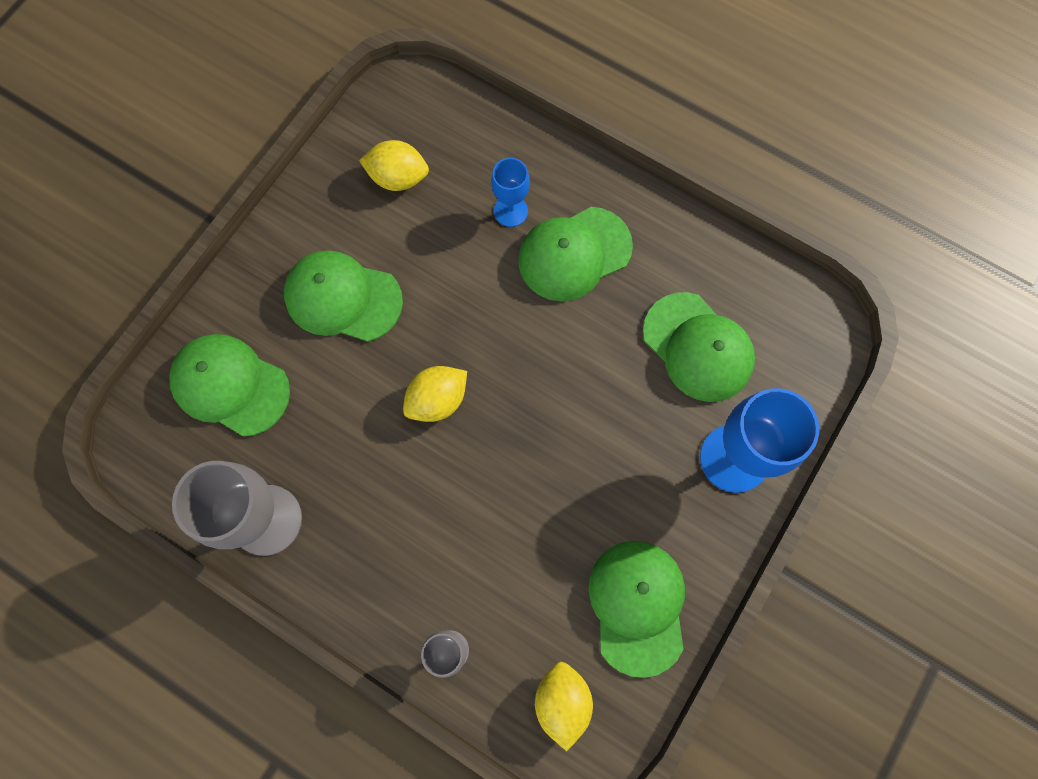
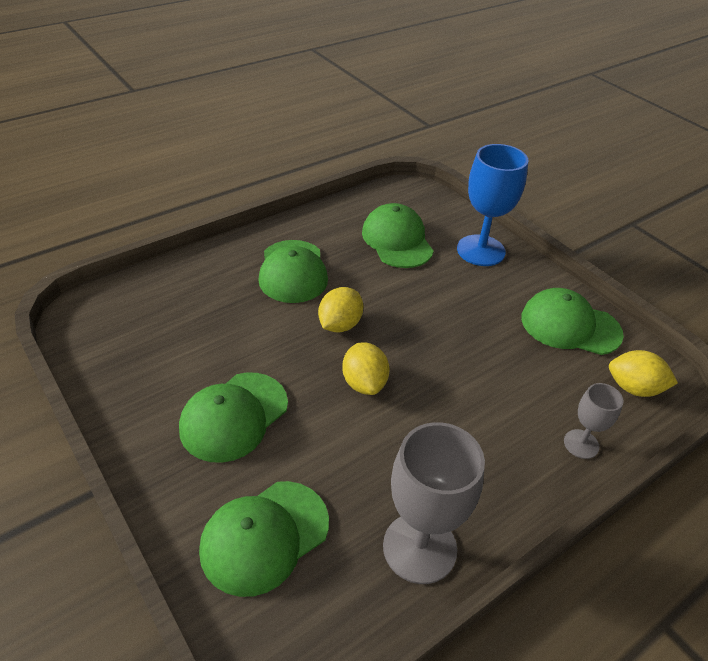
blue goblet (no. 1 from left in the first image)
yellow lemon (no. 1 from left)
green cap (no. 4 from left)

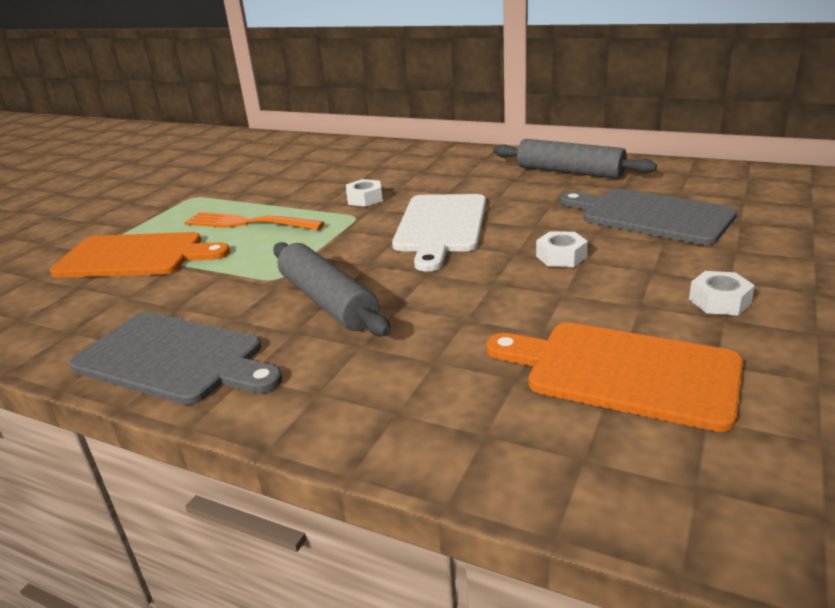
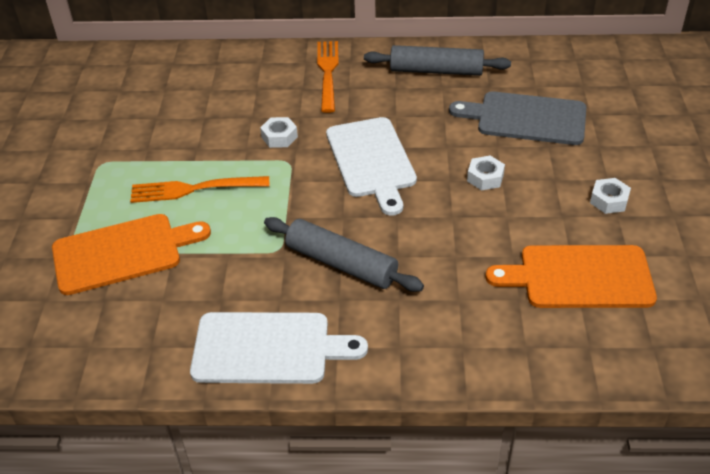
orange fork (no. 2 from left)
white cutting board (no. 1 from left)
━━━━━━
* [TASK DESCRIPTION] When you write out the material, keep every line exact and leave out each picture.

* [RESULT FOR THIS TASK]
blue goblet (no. 1 from left in the first image)
yellow lemon (no. 1 from left)
green cap (no. 4 from left)

orange fork (no. 2 from left)
white cutting board (no. 1 from left)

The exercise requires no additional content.